Start of Collected material
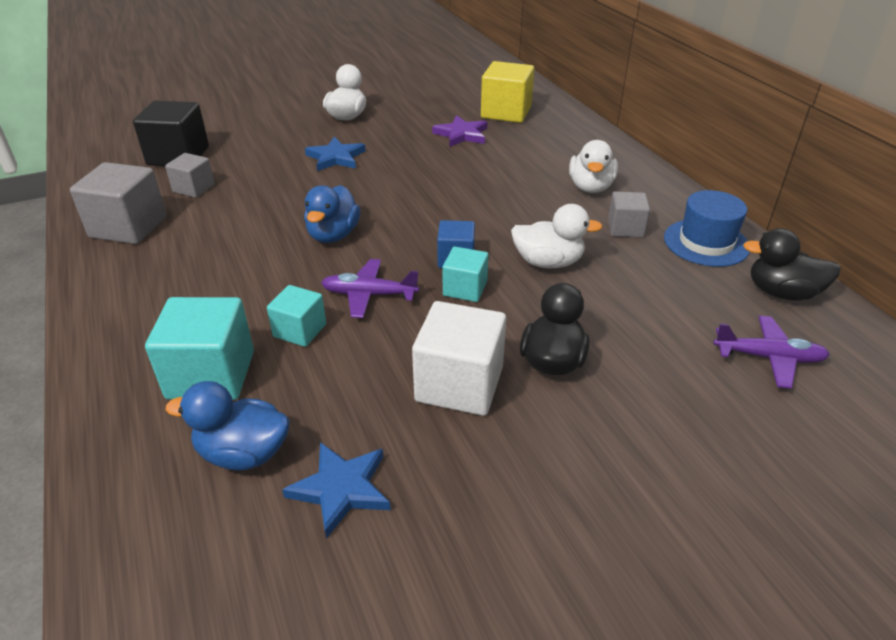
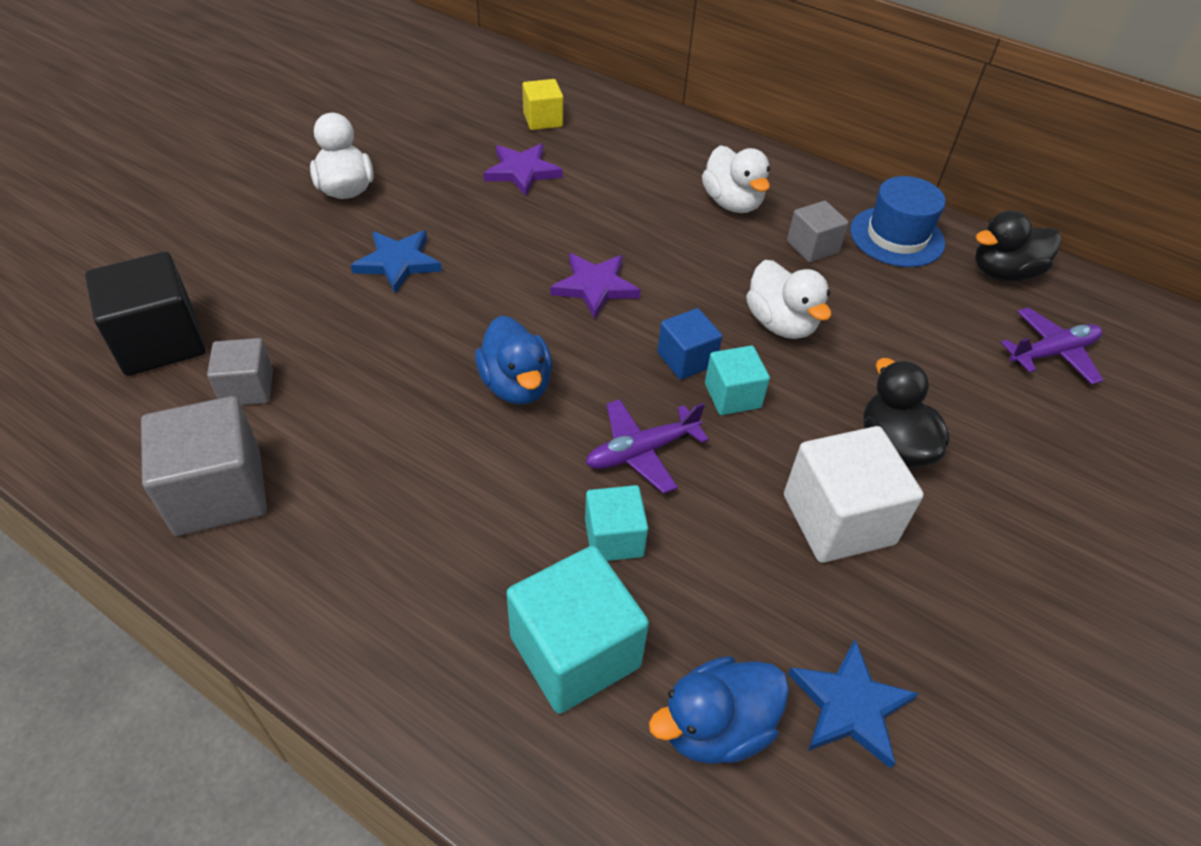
camera: 35 degrees left, 10 degrees up
(440, 203) = (595, 287): none -> purple star
(506, 112) = (543, 120): yellow cube -> yellow cube, size x0.59
(548, 262) = (781, 323): white duck -> white duck turned 90 degrees clockwise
End of Collected material
• Task brief: Looking through the data above, copy out each line in which the string "degrees" occurs.

• Exercise response:
camera: 35 degrees left, 10 degrees up
(548, 262) = (781, 323): white duck -> white duck turned 90 degrees clockwise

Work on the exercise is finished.